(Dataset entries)
⁂

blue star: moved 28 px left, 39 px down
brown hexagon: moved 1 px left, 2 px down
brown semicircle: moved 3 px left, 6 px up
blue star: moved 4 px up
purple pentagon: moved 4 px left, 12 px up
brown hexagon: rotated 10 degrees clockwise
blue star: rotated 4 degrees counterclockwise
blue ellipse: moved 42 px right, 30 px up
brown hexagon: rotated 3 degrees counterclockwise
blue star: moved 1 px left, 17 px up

⁂

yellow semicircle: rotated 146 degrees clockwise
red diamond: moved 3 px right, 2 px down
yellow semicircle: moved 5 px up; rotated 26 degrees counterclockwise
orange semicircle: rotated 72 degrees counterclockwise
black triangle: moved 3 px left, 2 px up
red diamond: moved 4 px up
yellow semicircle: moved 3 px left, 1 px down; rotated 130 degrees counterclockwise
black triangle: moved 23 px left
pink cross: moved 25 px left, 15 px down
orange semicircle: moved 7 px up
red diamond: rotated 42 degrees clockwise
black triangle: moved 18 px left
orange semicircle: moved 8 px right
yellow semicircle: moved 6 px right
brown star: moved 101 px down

⁂

_THE PROBLEM_
Echo every row from the one containing "blue star: moved 28 px left, 39 px down" down to the one containing "blue star: moved 1 px left, 17 px up", including both.

_TASK ANSWER_
blue star: moved 28 px left, 39 px down
brown hexagon: moved 1 px left, 2 px down
brown semicircle: moved 3 px left, 6 px up
blue star: moved 4 px up
purple pentagon: moved 4 px left, 12 px up
brown hexagon: rotated 10 degrees clockwise
blue star: rotated 4 degrees counterclockwise
blue ellipse: moved 42 px right, 30 px up
brown hexagon: rotated 3 degrees counterclockwise
blue star: moved 1 px left, 17 px up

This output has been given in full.